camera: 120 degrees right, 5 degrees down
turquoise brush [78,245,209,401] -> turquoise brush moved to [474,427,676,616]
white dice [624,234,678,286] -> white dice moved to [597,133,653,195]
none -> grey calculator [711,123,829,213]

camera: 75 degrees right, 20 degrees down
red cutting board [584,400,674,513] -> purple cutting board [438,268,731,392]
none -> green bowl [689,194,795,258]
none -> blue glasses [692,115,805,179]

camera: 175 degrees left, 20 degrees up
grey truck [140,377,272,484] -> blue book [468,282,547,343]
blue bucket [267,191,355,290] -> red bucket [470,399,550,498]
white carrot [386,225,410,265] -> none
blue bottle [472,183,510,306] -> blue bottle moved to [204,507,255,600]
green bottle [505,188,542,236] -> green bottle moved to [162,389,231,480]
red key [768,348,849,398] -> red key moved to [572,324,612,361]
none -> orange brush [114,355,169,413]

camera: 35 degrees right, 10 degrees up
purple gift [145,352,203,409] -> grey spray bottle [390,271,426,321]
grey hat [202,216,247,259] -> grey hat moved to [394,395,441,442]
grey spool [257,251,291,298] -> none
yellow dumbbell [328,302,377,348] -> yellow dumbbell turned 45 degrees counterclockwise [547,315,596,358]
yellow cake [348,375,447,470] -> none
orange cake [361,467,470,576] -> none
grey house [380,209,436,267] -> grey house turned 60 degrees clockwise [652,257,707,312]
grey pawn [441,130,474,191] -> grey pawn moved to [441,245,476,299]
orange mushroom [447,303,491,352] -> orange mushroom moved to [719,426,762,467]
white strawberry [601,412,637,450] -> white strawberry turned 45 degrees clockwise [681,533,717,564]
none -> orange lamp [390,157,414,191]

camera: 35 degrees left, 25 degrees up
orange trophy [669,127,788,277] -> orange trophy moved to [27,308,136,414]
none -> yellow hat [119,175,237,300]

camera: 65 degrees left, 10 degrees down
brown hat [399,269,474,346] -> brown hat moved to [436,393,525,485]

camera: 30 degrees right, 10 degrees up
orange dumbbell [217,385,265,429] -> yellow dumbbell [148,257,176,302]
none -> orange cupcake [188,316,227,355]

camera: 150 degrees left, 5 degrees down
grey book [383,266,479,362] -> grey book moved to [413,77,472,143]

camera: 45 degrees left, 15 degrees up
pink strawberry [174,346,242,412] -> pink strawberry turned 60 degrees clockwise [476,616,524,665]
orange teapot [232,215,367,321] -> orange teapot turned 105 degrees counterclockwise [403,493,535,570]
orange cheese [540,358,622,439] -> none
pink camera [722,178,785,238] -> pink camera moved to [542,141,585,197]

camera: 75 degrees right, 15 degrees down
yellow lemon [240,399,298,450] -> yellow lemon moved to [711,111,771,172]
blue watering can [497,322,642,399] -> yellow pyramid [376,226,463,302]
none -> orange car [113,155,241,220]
+++++
* _What you are asked to do_:
Repeat word for word the lines above that run from the line containing "blue bottle [472,183,510,306]" through the line containing "white strawberry [601,412,637,450]", both ends included, and nothing else.

* _The answer_:
blue bottle [472,183,510,306] -> blue bottle moved to [204,507,255,600]
green bottle [505,188,542,236] -> green bottle moved to [162,389,231,480]
red key [768,348,849,398] -> red key moved to [572,324,612,361]
none -> orange brush [114,355,169,413]

camera: 35 degrees right, 10 degrees up
purple gift [145,352,203,409] -> grey spray bottle [390,271,426,321]
grey hat [202,216,247,259] -> grey hat moved to [394,395,441,442]
grey spool [257,251,291,298] -> none
yellow dumbbell [328,302,377,348] -> yellow dumbbell turned 45 degrees counterclockwise [547,315,596,358]
yellow cake [348,375,447,470] -> none
orange cake [361,467,470,576] -> none
grey house [380,209,436,267] -> grey house turned 60 degrees clockwise [652,257,707,312]
grey pawn [441,130,474,191] -> grey pawn moved to [441,245,476,299]
orange mushroom [447,303,491,352] -> orange mushroom moved to [719,426,762,467]
white strawberry [601,412,637,450] -> white strawberry turned 45 degrees clockwise [681,533,717,564]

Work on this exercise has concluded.